- **What needs to be done**: An exact copy of all the entries is needed, with no images in it.

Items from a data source

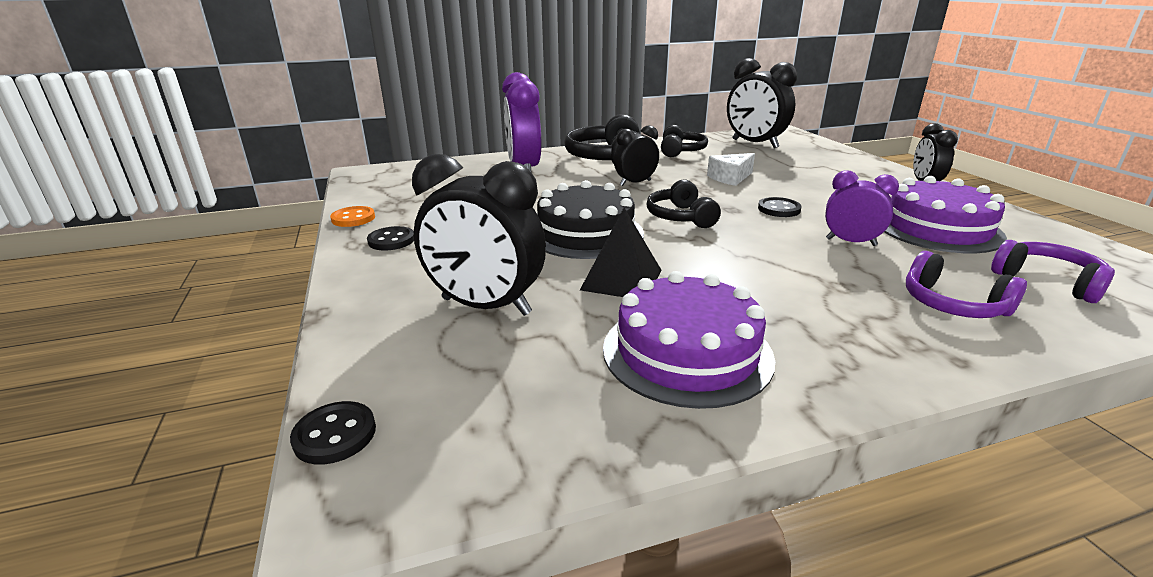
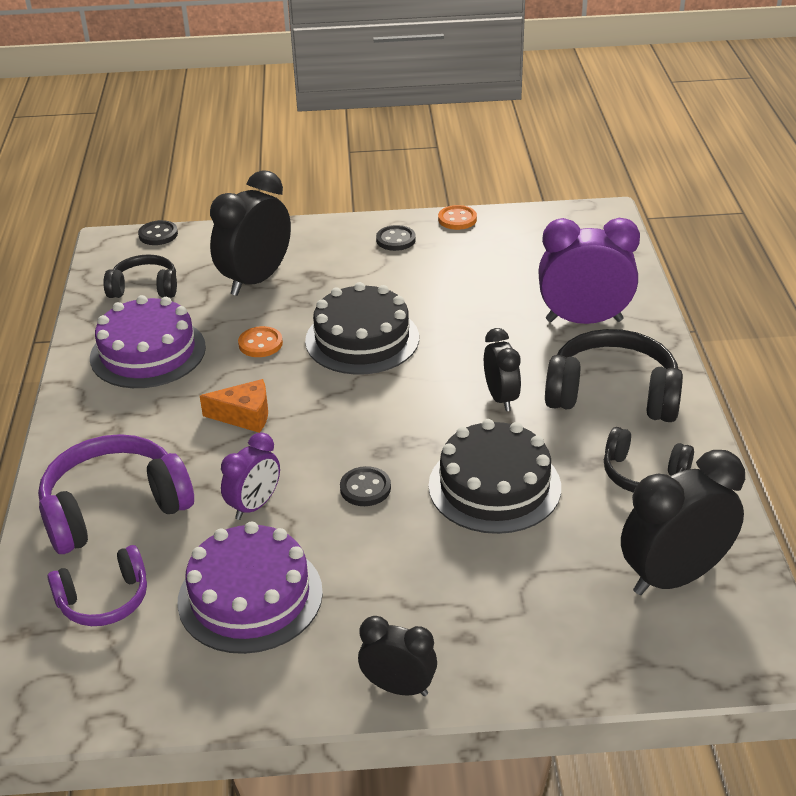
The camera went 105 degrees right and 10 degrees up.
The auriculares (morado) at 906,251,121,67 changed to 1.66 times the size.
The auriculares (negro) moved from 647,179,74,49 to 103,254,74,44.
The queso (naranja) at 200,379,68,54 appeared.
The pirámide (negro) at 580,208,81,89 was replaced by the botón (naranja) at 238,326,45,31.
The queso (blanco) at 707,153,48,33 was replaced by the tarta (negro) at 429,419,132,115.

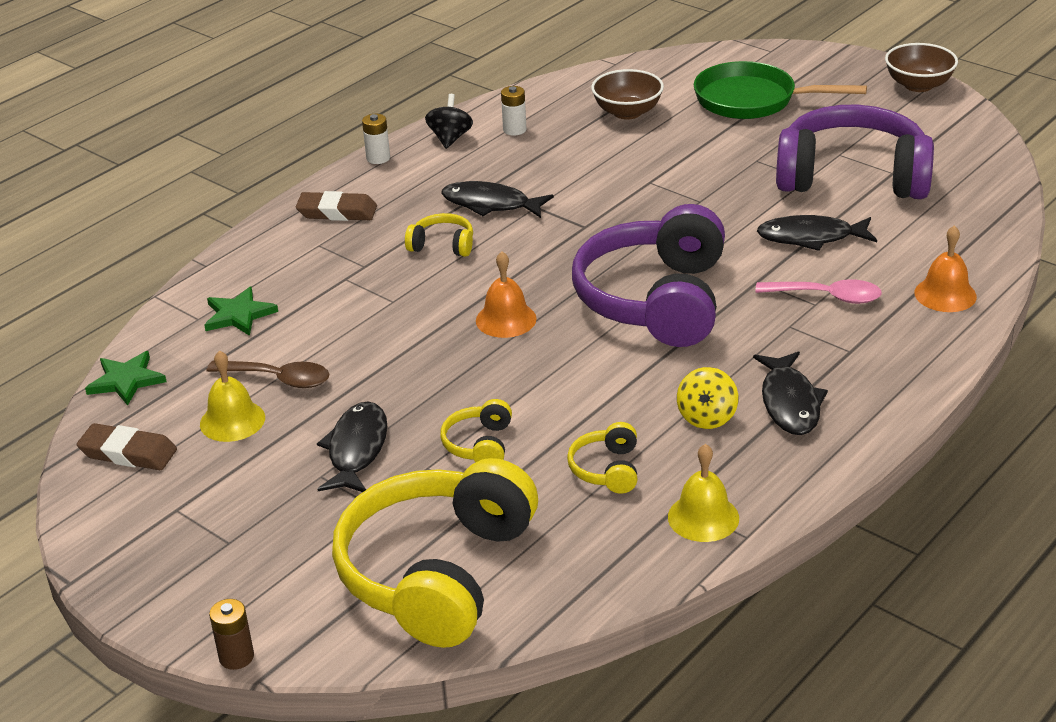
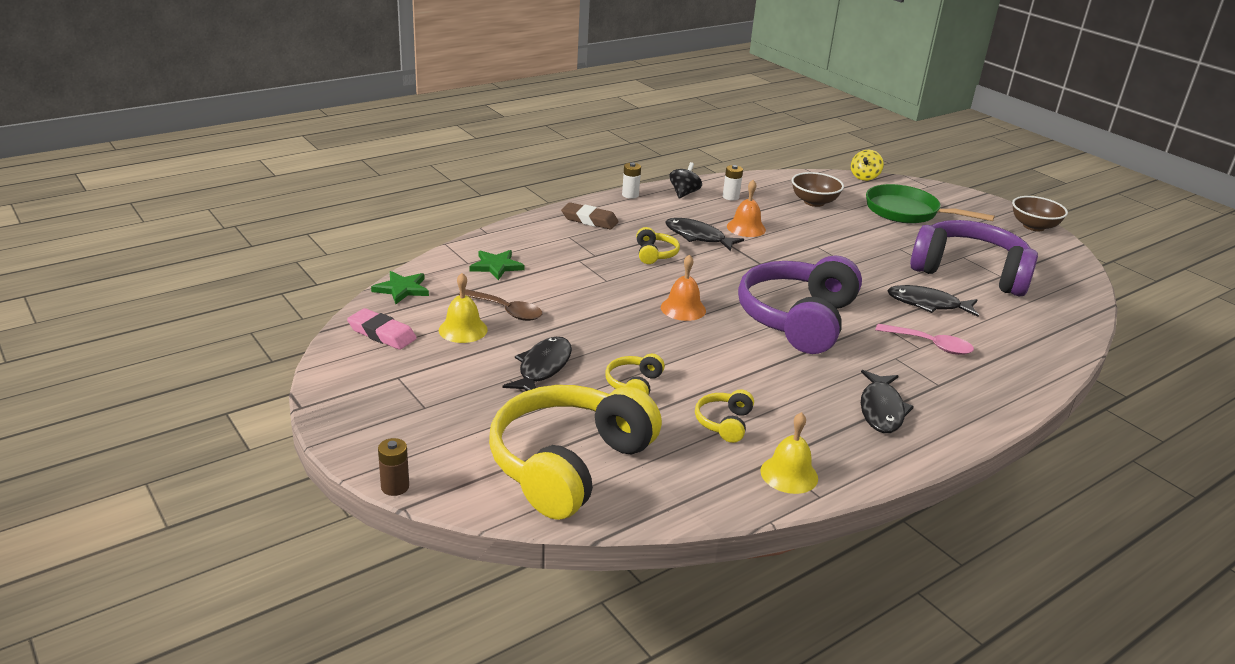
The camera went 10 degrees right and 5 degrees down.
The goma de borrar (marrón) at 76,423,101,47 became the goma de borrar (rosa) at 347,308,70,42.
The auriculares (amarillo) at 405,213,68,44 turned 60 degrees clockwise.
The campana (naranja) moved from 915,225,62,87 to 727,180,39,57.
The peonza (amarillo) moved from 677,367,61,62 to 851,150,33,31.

- **Exercise output**:
The camera went 105 degrees right and 10 degrees up.
The auriculares (morado) at 906,251,121,67 changed to 1.66 times the size.
The auriculares (negro) moved from 647,179,74,49 to 103,254,74,44.
The queso (naranja) at 200,379,68,54 appeared.
The pirámide (negro) at 580,208,81,89 was replaced by the botón (naranja) at 238,326,45,31.
The queso (blanco) at 707,153,48,33 was replaced by the tarta (negro) at 429,419,132,115.

The camera went 10 degrees right and 5 degrees down.
The goma de borrar (marrón) at 76,423,101,47 became the goma de borrar (rosa) at 347,308,70,42.
The auriculares (amarillo) at 405,213,68,44 turned 60 degrees clockwise.
The campana (naranja) moved from 915,225,62,87 to 727,180,39,57.
The peonza (amarillo) moved from 677,367,61,62 to 851,150,33,31.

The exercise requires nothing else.